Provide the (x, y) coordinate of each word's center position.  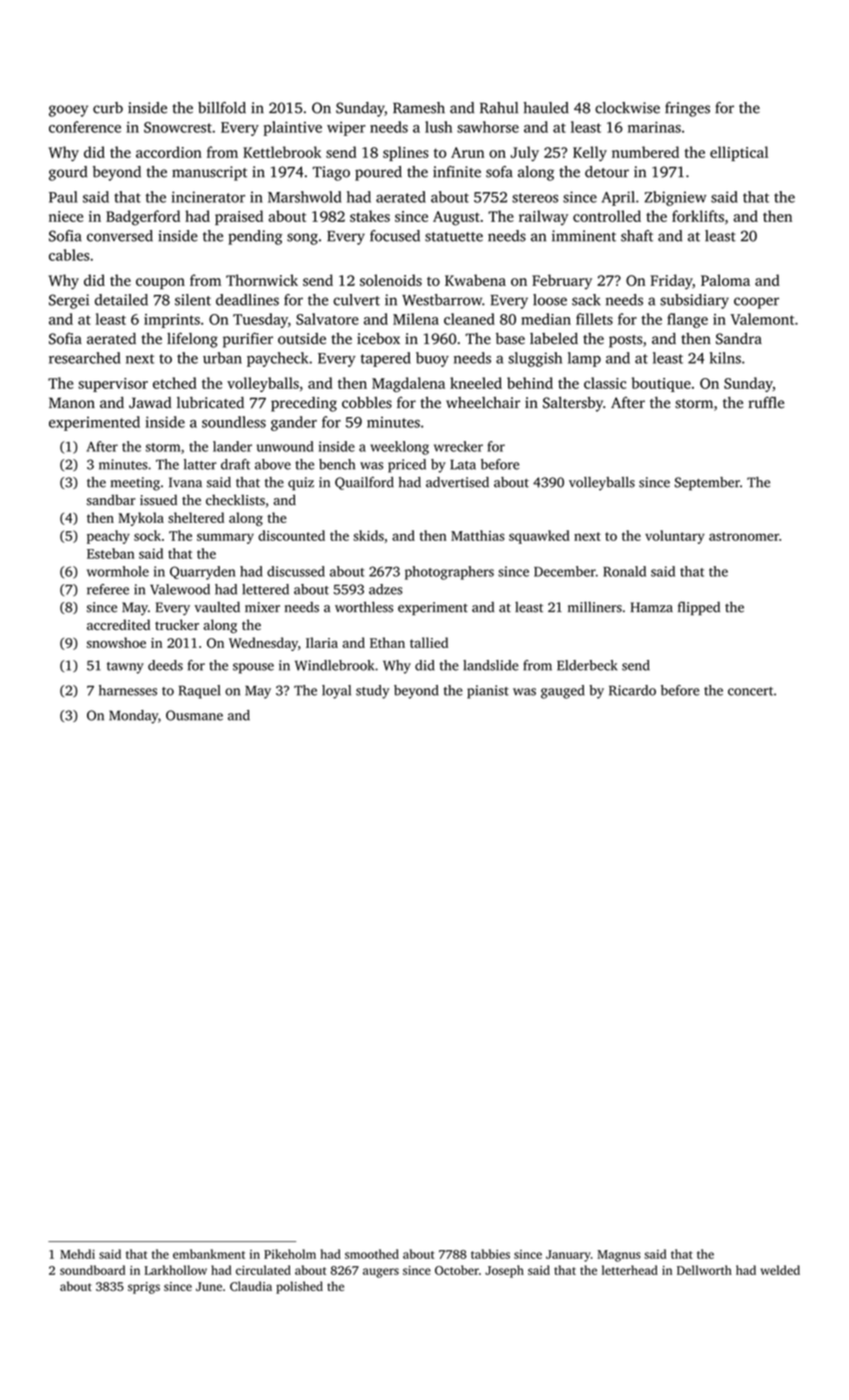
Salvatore (327, 319)
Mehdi (77, 1254)
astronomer (744, 536)
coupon (160, 283)
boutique (661, 384)
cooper (756, 303)
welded (780, 1270)
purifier (248, 340)
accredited (118, 624)
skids (368, 535)
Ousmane (194, 715)
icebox (378, 339)
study (372, 692)
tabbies (490, 1254)
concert (750, 691)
━━━
What needs to be done = Rewrite the rows with "center" changed to "midpoint" and everything else left as it is. Leave the pictures out.

The answer =
Provide the (x, y) coordinate of each word's midpoint position.  
Salvatore (327, 319)
Mehdi (77, 1254)
astronomer (744, 536)
coupon (160, 283)
boutique (661, 384)
cooper (756, 303)
welded (780, 1270)
purifier (248, 340)
accredited (118, 624)
skids (368, 535)
Ousmane (194, 715)
icebox (378, 339)
study (372, 692)
tabbies (490, 1254)
concert (750, 691)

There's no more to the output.